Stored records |

= = = = = = =

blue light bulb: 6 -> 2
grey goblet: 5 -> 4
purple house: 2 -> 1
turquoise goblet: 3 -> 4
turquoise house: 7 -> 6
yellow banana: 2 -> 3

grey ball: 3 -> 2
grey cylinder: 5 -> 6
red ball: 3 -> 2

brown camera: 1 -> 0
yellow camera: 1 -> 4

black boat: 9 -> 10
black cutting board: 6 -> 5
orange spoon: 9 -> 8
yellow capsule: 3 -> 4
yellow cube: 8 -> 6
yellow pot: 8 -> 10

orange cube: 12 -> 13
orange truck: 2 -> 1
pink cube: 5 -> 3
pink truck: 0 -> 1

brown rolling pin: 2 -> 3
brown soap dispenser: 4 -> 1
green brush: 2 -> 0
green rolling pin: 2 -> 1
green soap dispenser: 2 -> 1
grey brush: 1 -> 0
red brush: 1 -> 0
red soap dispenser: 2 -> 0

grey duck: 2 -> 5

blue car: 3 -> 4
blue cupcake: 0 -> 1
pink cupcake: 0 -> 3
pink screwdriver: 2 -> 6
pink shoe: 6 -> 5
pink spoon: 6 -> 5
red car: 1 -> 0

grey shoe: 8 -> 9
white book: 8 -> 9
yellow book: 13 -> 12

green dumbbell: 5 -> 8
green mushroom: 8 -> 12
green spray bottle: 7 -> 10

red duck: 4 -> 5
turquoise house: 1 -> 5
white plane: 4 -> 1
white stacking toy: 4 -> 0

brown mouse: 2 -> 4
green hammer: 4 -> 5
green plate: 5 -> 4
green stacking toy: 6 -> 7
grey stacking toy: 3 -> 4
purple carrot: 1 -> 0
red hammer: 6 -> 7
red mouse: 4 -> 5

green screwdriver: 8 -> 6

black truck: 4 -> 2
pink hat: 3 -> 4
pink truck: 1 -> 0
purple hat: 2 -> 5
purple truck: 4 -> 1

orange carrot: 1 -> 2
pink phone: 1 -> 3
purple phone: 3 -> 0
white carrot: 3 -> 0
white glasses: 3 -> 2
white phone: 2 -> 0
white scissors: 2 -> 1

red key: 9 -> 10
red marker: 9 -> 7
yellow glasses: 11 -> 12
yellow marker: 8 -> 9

= = = = = = =

Whatever is in the entries above, write it out exactly.

blue light bulb: 6 -> 2
grey goblet: 5 -> 4
purple house: 2 -> 1
turquoise goblet: 3 -> 4
turquoise house: 7 -> 6
yellow banana: 2 -> 3

grey ball: 3 -> 2
grey cylinder: 5 -> 6
red ball: 3 -> 2

brown camera: 1 -> 0
yellow camera: 1 -> 4

black boat: 9 -> 10
black cutting board: 6 -> 5
orange spoon: 9 -> 8
yellow capsule: 3 -> 4
yellow cube: 8 -> 6
yellow pot: 8 -> 10

orange cube: 12 -> 13
orange truck: 2 -> 1
pink cube: 5 -> 3
pink truck: 0 -> 1

brown rolling pin: 2 -> 3
brown soap dispenser: 4 -> 1
green brush: 2 -> 0
green rolling pin: 2 -> 1
green soap dispenser: 2 -> 1
grey brush: 1 -> 0
red brush: 1 -> 0
red soap dispenser: 2 -> 0

grey duck: 2 -> 5

blue car: 3 -> 4
blue cupcake: 0 -> 1
pink cupcake: 0 -> 3
pink screwdriver: 2 -> 6
pink shoe: 6 -> 5
pink spoon: 6 -> 5
red car: 1 -> 0

grey shoe: 8 -> 9
white book: 8 -> 9
yellow book: 13 -> 12

green dumbbell: 5 -> 8
green mushroom: 8 -> 12
green spray bottle: 7 -> 10

red duck: 4 -> 5
turquoise house: 1 -> 5
white plane: 4 -> 1
white stacking toy: 4 -> 0

brown mouse: 2 -> 4
green hammer: 4 -> 5
green plate: 5 -> 4
green stacking toy: 6 -> 7
grey stacking toy: 3 -> 4
purple carrot: 1 -> 0
red hammer: 6 -> 7
red mouse: 4 -> 5

green screwdriver: 8 -> 6

black truck: 4 -> 2
pink hat: 3 -> 4
pink truck: 1 -> 0
purple hat: 2 -> 5
purple truck: 4 -> 1

orange carrot: 1 -> 2
pink phone: 1 -> 3
purple phone: 3 -> 0
white carrot: 3 -> 0
white glasses: 3 -> 2
white phone: 2 -> 0
white scissors: 2 -> 1

red key: 9 -> 10
red marker: 9 -> 7
yellow glasses: 11 -> 12
yellow marker: 8 -> 9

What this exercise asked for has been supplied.